[Start of Attachment]
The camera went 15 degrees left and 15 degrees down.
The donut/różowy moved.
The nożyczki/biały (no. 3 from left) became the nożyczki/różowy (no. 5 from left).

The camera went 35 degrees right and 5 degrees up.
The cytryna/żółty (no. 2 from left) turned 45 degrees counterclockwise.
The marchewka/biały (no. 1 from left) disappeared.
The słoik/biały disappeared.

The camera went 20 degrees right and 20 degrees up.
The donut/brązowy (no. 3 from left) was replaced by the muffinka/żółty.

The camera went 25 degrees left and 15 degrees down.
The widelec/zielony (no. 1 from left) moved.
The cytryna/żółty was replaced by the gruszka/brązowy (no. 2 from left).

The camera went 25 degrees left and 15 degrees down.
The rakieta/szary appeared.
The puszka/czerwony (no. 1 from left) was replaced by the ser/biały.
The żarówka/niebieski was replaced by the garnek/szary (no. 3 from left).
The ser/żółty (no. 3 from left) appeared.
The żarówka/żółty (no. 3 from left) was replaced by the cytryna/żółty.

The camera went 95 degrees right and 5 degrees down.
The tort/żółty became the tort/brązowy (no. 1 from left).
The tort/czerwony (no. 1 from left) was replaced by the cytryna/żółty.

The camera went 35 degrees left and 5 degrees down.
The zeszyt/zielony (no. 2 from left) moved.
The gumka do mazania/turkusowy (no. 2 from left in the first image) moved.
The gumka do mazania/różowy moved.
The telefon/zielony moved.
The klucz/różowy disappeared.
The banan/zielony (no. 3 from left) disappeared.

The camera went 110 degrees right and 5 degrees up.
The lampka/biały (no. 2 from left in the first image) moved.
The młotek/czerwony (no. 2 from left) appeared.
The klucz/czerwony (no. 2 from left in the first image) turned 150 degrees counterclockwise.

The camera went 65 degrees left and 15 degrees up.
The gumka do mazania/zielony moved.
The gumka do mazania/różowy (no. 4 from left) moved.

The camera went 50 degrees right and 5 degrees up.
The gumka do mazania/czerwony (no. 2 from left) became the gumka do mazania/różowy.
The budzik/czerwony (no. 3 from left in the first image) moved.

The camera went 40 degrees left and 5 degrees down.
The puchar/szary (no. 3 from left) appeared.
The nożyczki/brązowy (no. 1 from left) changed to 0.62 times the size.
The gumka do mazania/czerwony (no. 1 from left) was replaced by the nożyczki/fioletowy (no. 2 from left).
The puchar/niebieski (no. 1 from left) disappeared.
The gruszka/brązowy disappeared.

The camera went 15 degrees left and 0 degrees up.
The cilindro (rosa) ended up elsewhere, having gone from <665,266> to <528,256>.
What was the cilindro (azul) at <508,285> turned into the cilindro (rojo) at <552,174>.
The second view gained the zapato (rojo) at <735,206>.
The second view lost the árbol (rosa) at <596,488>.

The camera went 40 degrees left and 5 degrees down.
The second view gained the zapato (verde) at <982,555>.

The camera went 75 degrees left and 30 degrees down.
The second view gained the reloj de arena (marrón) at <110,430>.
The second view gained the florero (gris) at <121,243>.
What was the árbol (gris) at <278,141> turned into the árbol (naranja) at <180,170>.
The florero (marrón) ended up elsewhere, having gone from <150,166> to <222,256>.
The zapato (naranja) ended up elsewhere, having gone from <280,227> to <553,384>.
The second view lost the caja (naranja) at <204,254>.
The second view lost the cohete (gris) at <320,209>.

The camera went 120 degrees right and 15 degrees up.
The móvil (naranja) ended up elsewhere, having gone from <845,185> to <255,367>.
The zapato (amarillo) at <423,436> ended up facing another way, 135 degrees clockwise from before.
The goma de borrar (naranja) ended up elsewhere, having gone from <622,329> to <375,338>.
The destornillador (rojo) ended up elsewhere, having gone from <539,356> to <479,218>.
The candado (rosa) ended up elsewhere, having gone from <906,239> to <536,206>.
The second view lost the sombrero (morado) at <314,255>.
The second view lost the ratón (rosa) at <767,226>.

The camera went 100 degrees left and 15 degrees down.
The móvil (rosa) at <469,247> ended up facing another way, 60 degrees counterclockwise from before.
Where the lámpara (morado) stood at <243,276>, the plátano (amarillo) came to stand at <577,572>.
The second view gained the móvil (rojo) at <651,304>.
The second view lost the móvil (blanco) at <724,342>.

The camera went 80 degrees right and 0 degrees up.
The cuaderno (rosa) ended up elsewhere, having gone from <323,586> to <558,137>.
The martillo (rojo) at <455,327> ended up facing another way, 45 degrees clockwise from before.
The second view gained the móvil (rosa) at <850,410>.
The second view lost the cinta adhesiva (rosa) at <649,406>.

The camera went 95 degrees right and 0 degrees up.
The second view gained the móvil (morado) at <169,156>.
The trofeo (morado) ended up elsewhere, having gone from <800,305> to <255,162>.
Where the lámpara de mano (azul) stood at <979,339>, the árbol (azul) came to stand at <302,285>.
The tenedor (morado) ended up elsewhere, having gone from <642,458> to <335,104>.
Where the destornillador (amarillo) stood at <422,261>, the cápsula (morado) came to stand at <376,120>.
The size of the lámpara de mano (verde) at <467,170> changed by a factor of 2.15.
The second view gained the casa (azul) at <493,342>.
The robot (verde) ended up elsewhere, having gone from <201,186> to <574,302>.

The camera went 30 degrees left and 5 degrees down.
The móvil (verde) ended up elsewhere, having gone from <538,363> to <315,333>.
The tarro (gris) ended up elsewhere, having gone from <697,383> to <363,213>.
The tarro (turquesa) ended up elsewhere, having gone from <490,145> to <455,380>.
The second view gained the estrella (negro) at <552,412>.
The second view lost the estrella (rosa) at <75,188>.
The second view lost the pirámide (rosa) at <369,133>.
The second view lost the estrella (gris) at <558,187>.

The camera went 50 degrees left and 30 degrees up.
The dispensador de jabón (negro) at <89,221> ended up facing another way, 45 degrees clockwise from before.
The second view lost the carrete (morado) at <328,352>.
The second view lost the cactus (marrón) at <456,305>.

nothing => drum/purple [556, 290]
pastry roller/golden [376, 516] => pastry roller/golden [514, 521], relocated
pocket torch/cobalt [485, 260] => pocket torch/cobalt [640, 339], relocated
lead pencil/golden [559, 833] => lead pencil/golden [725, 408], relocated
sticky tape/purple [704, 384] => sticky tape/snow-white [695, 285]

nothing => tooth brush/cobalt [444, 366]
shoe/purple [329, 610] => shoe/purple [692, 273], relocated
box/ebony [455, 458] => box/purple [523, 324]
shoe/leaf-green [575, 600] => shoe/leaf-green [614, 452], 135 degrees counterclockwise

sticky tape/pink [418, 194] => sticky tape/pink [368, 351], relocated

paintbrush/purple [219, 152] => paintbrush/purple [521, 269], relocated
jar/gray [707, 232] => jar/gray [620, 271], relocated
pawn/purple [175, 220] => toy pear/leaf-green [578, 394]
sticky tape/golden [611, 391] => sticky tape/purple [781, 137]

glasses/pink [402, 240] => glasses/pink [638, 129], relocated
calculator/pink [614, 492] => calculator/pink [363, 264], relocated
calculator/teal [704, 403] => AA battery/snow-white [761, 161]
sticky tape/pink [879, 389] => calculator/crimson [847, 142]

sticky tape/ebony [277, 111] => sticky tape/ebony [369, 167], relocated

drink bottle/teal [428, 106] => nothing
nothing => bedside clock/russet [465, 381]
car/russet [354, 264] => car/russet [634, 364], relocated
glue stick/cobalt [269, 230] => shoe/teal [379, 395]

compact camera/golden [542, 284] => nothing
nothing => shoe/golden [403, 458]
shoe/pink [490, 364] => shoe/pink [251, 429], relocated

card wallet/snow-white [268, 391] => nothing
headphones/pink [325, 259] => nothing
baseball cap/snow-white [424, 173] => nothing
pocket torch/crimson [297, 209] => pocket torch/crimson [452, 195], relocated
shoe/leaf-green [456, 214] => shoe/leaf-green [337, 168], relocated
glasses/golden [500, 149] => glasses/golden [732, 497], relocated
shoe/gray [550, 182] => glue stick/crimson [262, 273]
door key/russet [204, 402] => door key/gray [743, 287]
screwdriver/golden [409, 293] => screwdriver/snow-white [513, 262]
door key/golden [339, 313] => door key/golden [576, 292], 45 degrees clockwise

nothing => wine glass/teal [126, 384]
[End of Attachment]
-- BRIEF --
Retype only the lines above between the line with "The camera went 65" and the line with "The budzik/czerwony (no.", counting those two lines as well, and keep every character as it is.

-- SOLUTION --
The camera went 65 degrees left and 15 degrees up.
The gumka do mazania/zielony moved.
The gumka do mazania/różowy (no. 4 from left) moved.

The camera went 50 degrees right and 5 degrees up.
The gumka do mazania/czerwony (no. 2 from left) became the gumka do mazania/różowy.
The budzik/czerwony (no. 3 from left in the first image) moved.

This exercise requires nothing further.